Records from a data source:
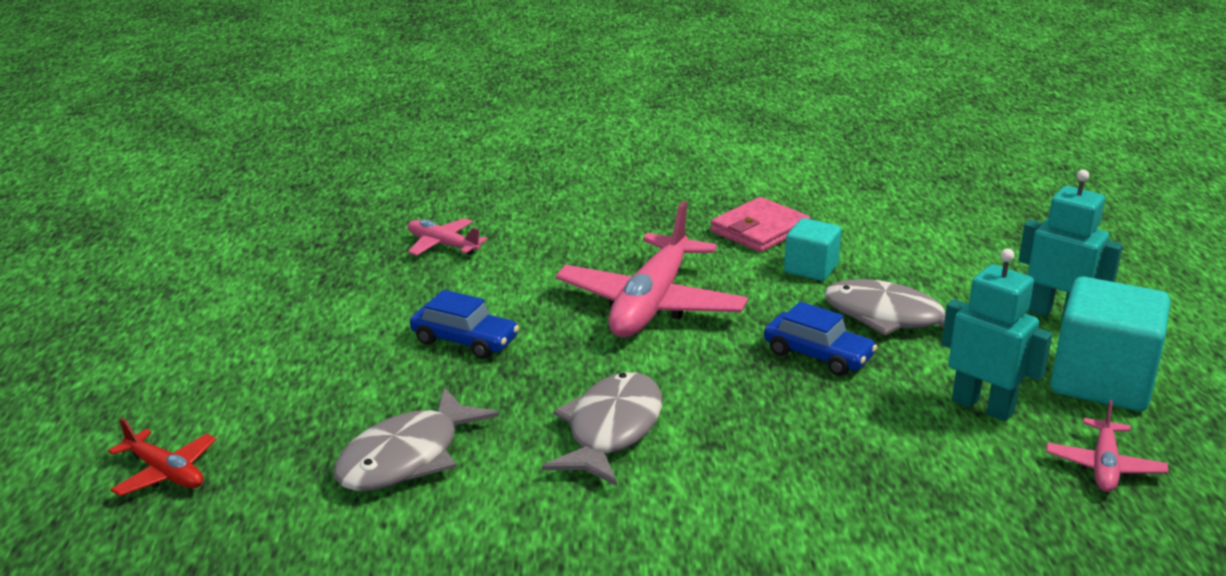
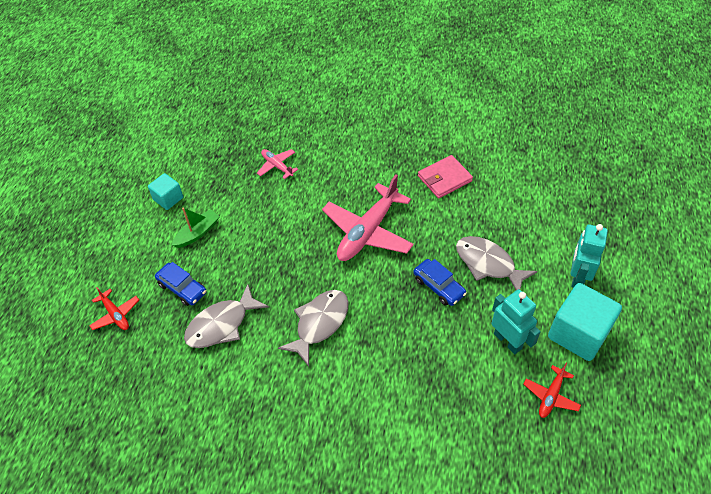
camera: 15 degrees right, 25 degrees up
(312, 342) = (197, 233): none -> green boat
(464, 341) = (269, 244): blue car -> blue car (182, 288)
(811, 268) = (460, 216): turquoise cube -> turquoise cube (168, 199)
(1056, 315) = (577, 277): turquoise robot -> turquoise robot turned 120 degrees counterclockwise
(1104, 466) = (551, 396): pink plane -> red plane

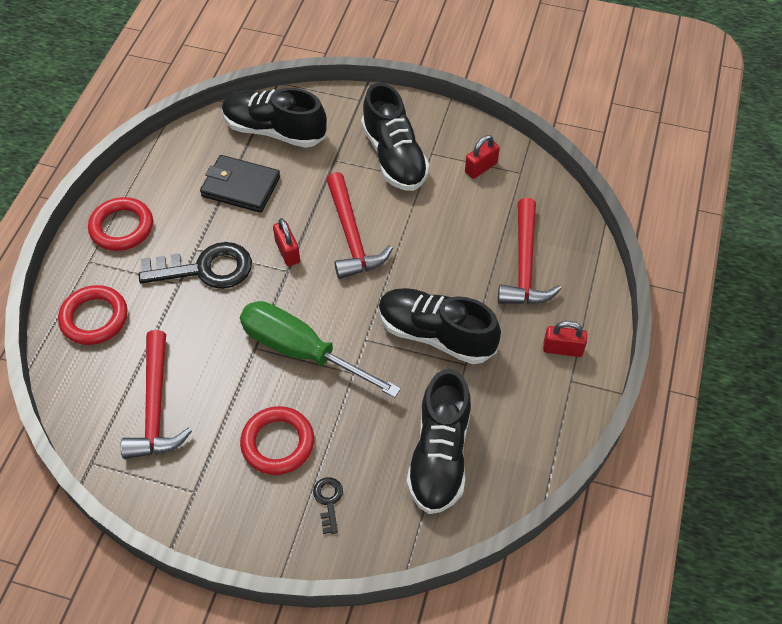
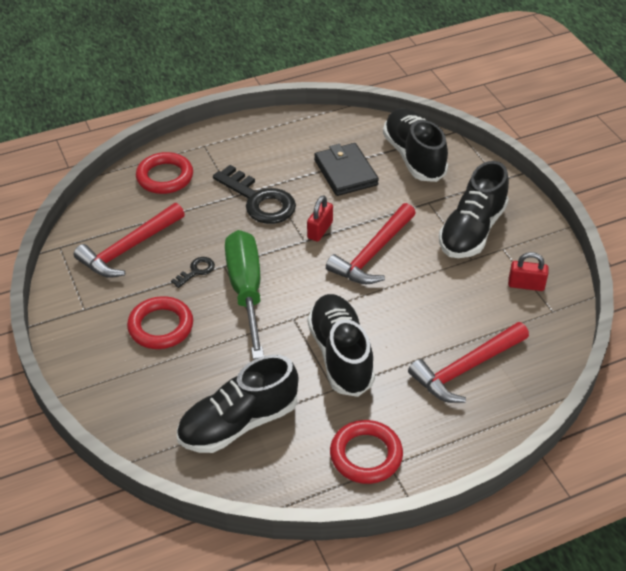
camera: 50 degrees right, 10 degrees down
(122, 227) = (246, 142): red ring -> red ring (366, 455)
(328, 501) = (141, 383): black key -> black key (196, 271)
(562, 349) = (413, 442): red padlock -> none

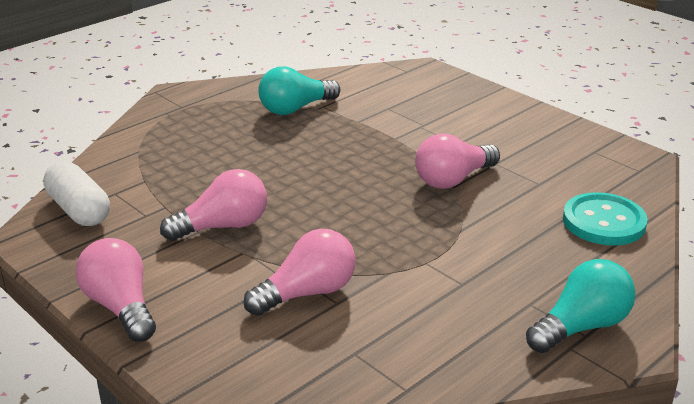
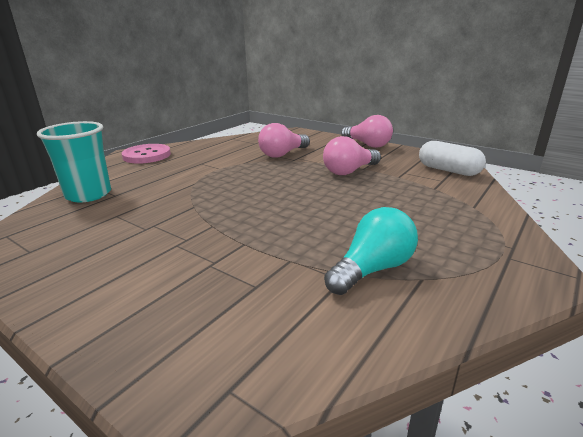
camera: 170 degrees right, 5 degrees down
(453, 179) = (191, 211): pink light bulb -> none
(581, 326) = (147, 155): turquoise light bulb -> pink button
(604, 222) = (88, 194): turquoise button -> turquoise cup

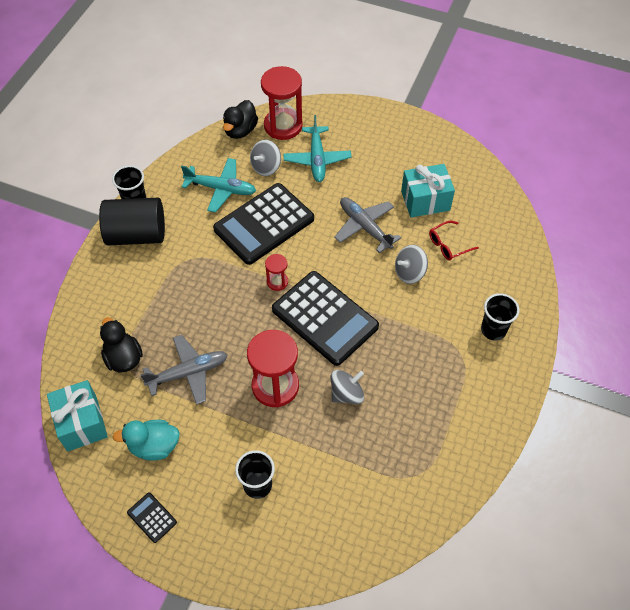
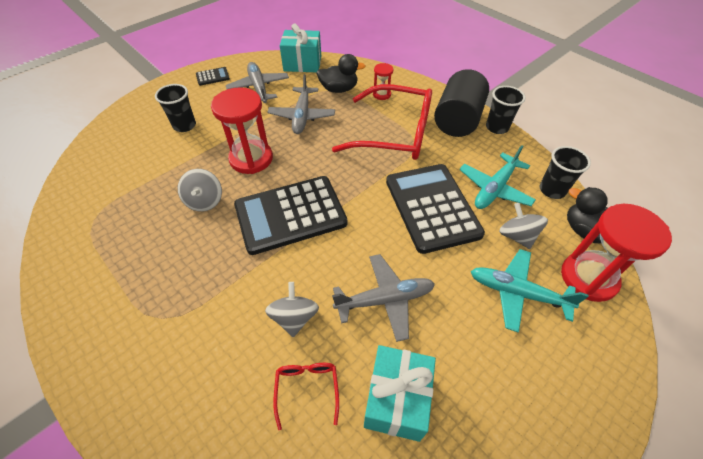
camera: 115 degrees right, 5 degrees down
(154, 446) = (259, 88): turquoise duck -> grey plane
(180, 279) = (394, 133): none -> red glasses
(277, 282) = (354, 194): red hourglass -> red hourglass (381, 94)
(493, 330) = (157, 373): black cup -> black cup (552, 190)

» **EXERCISE INSTRUCTIONS**
Your copy should match every record exactly and contain no pictures.

» **REPLY TO THE TASK**
camera: 15 degrees right, 25 degrees up
(312, 342) = (197, 233): none -> green boat
(464, 341) = (269, 244): blue car -> blue car (182, 288)
(811, 268) = (460, 216): turquoise cube -> turquoise cube (168, 199)
(1056, 315) = (577, 277): turquoise robot -> turquoise robot turned 120 degrees counterclockwise
(1104, 466) = (551, 396): pink plane -> red plane

camera: 50 degrees right, 10 degrees down
(122, 227) = (246, 142): red ring -> red ring (366, 455)
(328, 501) = (141, 383): black key -> black key (196, 271)
(562, 349) = (413, 442): red padlock -> none

camera: 170 degrees right, 5 degrees down
(453, 179) = (191, 211): pink light bulb -> none
(581, 326) = (147, 155): turquoise light bulb -> pink button
(604, 222) = (88, 194): turquoise button -> turquoise cup

camera: 115 degrees right, 5 degrees down
(154, 446) = (259, 88): turquoise duck -> grey plane
(180, 279) = (394, 133): none -> red glasses
(277, 282) = (354, 194): red hourglass -> red hourglass (381, 94)
(493, 330) = (157, 373): black cup -> black cup (552, 190)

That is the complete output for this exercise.